● GIVEN DATA
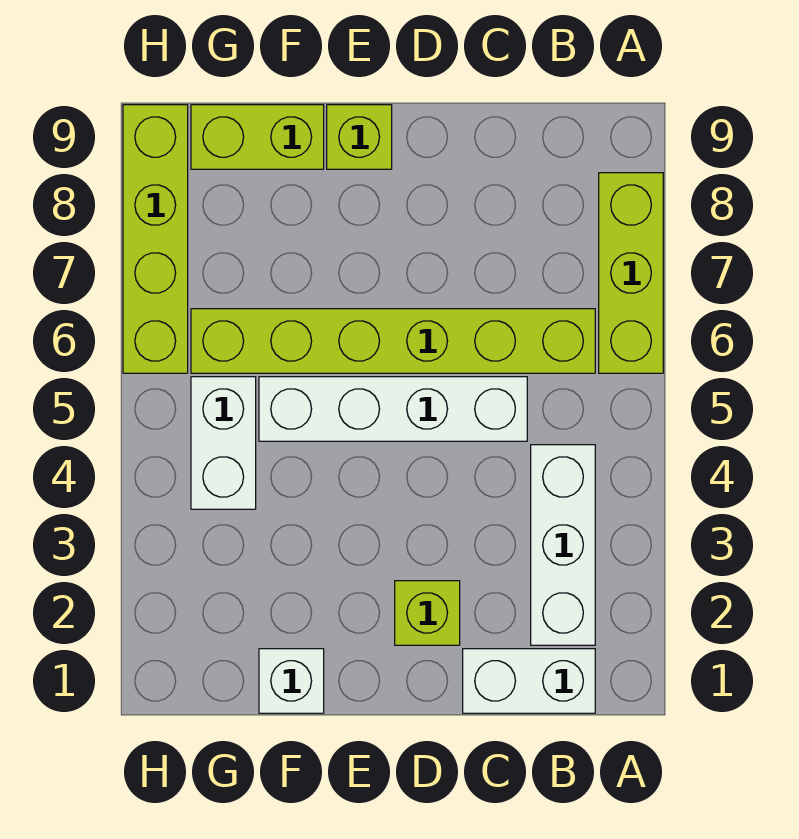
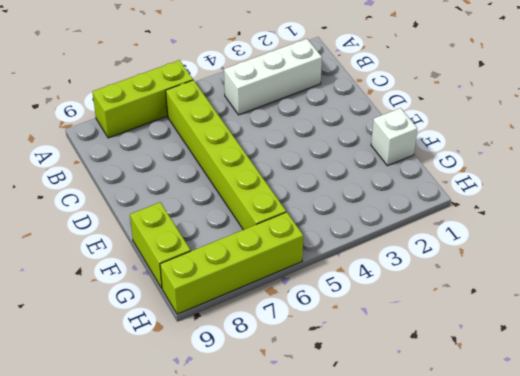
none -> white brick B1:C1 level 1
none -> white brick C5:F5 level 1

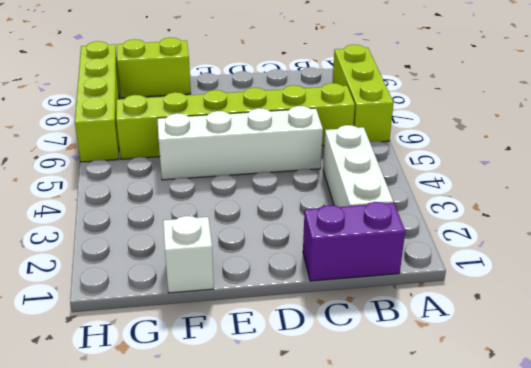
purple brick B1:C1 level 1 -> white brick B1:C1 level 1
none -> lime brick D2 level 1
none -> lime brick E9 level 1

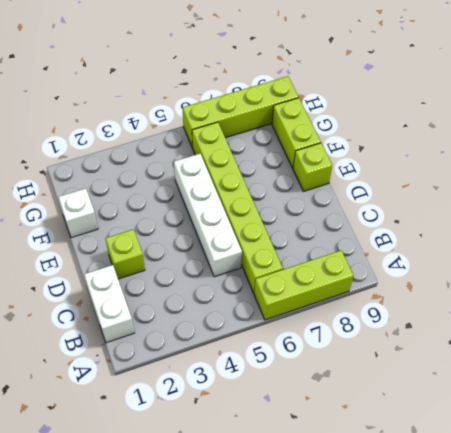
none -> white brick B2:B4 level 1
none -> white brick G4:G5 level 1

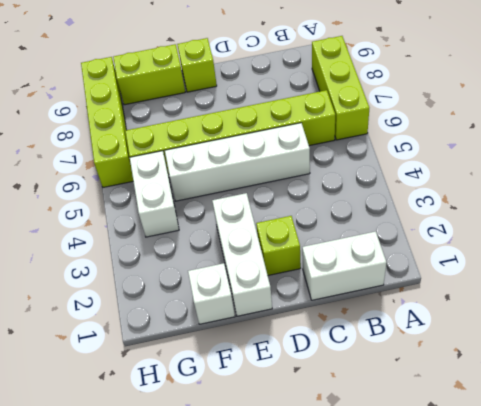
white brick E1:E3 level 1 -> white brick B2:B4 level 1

● EXERCISE GOAL
Repeat the data exactly, excluding the pictures.

● ANSWER TO THE PROBLEM
none -> white brick B1:C1 level 1
none -> white brick C5:F5 level 1

purple brick B1:C1 level 1 -> white brick B1:C1 level 1
none -> lime brick D2 level 1
none -> lime brick E9 level 1

none -> white brick B2:B4 level 1
none -> white brick G4:G5 level 1

white brick E1:E3 level 1 -> white brick B2:B4 level 1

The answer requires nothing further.